** TASK INSTRUCTIONS **
Repeat only the lines below from the one containing "clock/white 667, 288, 700, 349" through the one containing "truck/white 349, 214, 428, 266", inclusive, exactly as written.

** MATERIAL FOR THIS EXERCISE **
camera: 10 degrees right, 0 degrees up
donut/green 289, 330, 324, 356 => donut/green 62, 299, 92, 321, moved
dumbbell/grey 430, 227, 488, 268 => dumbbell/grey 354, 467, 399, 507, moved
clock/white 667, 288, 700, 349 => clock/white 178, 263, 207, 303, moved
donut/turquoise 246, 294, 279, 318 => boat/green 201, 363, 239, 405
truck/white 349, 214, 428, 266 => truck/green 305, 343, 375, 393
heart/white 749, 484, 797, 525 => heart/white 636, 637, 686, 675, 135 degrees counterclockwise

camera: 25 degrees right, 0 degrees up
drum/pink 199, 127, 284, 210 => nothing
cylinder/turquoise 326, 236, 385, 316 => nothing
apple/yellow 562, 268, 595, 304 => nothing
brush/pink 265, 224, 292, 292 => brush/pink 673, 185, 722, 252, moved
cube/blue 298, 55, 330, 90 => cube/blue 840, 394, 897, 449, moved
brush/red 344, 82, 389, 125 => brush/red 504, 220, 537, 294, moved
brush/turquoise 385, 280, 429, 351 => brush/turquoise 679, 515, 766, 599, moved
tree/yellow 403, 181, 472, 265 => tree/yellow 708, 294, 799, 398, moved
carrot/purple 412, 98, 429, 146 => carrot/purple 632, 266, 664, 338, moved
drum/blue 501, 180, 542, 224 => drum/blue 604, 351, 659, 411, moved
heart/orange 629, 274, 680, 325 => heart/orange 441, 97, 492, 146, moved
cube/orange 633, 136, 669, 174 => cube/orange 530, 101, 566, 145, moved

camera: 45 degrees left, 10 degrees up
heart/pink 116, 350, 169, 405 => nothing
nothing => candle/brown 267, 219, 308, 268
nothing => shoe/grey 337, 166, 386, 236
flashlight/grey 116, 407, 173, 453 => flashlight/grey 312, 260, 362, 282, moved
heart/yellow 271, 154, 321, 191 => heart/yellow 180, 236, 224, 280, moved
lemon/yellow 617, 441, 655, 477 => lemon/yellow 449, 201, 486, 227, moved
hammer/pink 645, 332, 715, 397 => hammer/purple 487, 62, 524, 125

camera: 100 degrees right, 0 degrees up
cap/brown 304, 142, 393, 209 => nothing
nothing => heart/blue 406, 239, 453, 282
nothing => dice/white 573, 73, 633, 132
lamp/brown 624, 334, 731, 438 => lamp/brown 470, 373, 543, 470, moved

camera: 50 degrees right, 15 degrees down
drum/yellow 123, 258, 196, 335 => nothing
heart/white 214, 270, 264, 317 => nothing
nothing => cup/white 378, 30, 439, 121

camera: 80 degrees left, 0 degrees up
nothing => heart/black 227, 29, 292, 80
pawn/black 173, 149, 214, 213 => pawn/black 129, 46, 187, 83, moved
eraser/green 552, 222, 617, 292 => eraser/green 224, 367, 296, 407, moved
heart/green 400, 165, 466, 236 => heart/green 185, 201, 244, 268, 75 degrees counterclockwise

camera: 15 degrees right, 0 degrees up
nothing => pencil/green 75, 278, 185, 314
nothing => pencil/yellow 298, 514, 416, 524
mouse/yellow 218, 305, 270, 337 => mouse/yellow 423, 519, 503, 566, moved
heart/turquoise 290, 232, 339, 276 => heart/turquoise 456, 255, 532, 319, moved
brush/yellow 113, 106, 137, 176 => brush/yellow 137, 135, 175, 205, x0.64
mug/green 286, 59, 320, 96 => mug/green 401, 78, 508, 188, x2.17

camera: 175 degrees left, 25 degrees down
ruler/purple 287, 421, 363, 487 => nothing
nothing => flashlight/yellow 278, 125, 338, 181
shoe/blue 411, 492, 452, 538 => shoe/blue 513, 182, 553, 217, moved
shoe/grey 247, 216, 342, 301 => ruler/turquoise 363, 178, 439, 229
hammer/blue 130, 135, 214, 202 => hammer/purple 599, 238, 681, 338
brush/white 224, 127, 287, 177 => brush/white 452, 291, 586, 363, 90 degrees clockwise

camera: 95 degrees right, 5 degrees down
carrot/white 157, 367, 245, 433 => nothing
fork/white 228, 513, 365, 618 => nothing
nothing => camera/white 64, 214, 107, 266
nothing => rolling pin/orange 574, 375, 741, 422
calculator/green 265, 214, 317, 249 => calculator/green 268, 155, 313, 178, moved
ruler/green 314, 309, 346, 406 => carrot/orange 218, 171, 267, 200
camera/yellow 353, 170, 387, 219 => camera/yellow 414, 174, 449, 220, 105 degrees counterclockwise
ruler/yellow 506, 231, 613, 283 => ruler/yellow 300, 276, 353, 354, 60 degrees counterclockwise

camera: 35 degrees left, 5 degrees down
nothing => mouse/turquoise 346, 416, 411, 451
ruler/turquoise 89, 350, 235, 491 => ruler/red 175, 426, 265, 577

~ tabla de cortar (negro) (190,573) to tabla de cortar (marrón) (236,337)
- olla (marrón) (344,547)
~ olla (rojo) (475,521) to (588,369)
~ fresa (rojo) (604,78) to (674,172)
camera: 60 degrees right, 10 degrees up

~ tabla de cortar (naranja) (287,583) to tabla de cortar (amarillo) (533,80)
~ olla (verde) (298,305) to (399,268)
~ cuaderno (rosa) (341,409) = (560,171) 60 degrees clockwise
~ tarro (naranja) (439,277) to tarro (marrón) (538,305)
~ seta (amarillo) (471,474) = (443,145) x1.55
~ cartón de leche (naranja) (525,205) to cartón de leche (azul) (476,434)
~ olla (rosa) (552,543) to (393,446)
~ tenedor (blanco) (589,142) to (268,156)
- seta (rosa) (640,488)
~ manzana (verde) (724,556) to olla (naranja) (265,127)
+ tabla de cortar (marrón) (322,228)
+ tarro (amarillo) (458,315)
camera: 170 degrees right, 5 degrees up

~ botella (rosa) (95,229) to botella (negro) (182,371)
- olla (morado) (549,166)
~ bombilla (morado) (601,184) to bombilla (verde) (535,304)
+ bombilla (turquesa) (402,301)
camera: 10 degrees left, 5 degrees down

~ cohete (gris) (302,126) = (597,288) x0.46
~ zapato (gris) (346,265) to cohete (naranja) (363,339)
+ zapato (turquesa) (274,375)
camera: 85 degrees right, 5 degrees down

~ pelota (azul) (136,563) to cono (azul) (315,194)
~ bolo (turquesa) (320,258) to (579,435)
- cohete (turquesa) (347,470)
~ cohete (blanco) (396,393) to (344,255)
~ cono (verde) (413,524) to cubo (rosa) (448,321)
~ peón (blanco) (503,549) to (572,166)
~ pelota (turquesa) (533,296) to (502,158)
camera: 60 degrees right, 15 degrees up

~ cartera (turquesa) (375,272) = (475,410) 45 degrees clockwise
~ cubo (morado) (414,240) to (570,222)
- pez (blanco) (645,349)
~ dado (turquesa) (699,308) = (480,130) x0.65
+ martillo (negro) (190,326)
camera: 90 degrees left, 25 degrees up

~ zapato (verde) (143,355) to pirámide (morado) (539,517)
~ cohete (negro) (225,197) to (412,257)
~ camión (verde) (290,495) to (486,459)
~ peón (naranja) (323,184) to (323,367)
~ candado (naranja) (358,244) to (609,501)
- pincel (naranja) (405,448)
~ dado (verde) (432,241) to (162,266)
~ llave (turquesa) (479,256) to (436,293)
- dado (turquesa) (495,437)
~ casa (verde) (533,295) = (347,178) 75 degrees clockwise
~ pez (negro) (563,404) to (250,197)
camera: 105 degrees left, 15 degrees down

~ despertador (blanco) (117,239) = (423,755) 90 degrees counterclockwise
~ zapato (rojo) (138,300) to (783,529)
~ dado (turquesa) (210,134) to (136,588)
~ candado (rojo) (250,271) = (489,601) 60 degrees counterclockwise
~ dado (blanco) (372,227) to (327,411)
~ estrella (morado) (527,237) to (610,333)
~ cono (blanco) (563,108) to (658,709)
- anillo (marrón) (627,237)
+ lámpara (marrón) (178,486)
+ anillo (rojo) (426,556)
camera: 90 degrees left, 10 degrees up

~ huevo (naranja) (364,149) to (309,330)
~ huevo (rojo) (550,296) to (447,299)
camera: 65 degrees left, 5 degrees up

** RESULT BELOW **
clock/white 667, 288, 700, 349 => clock/white 178, 263, 207, 303, moved
donut/turquoise 246, 294, 279, 318 => boat/green 201, 363, 239, 405
truck/white 349, 214, 428, 266 => truck/green 305, 343, 375, 393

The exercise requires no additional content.